- Problem requirements -
Write out every line below that contains "purple".

- Object matching data -
────────────────────────────────────────

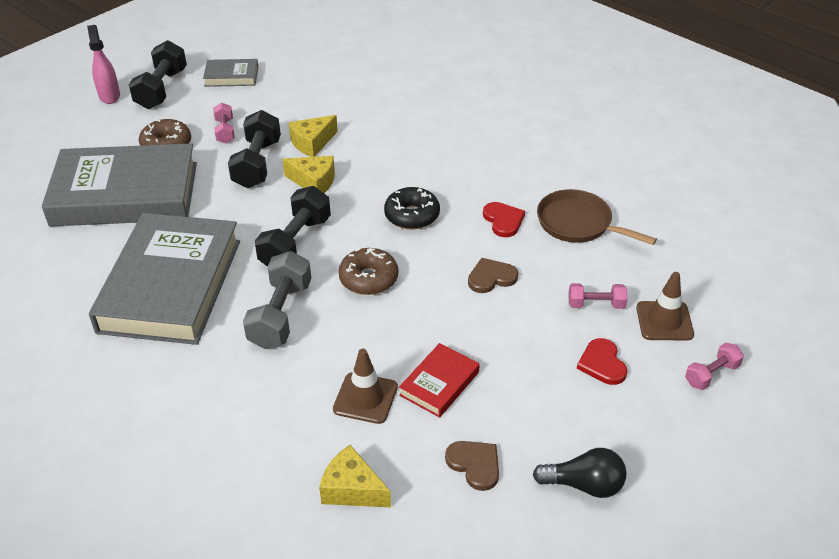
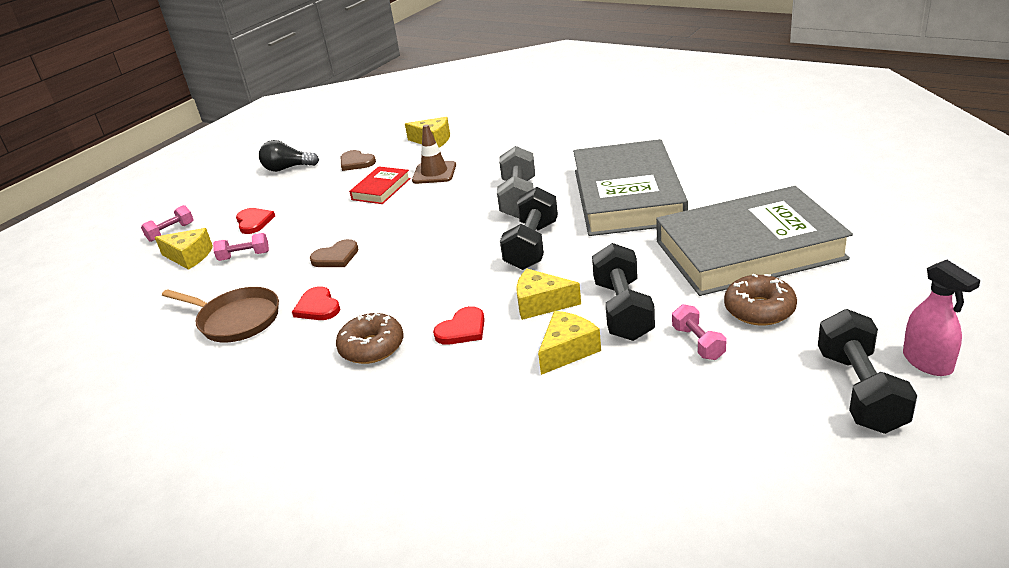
camera: 175 degrees right, 10 degrees down
(231, 76) = (769, 441): grey book -> none
(368, 279) = (450, 234): brown donut -> brown donut (372, 347)
(382, 174) = (462, 329): none -> red heart
(412, 215) = (418, 292): black donut -> none
(664, 321) = (189, 256): brown traffic cone -> yellow cheese

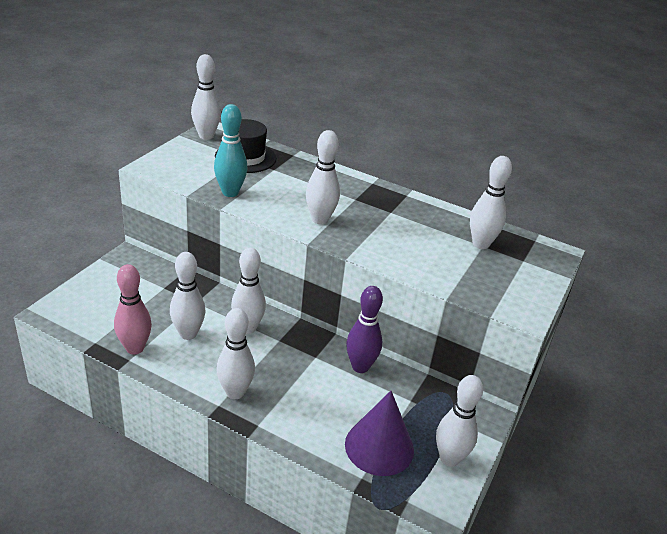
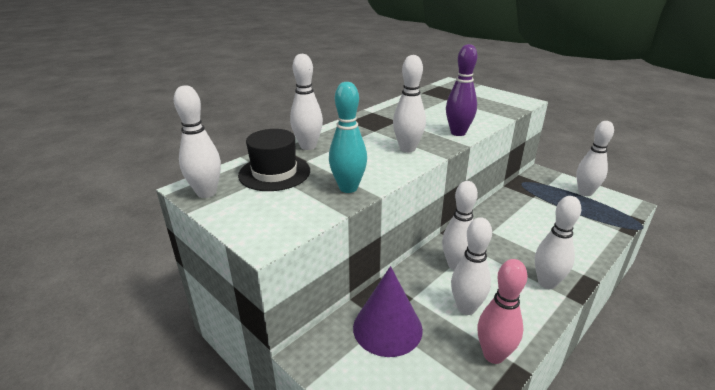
camera: 70 degrees left, 5 degrees down
(360, 367) = (501, 212): purple bowling pin -> purple bowling pin (458, 133)
(379, 447) = (585, 217): purple cone -> purple cone (387, 328)
(480, 244) = (444, 100): white bowling pin -> white bowling pin (308, 146)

────────────────────────────────────────

- Response -
(360, 367) = (501, 212): purple bowling pin -> purple bowling pin (458, 133)
(379, 447) = (585, 217): purple cone -> purple cone (387, 328)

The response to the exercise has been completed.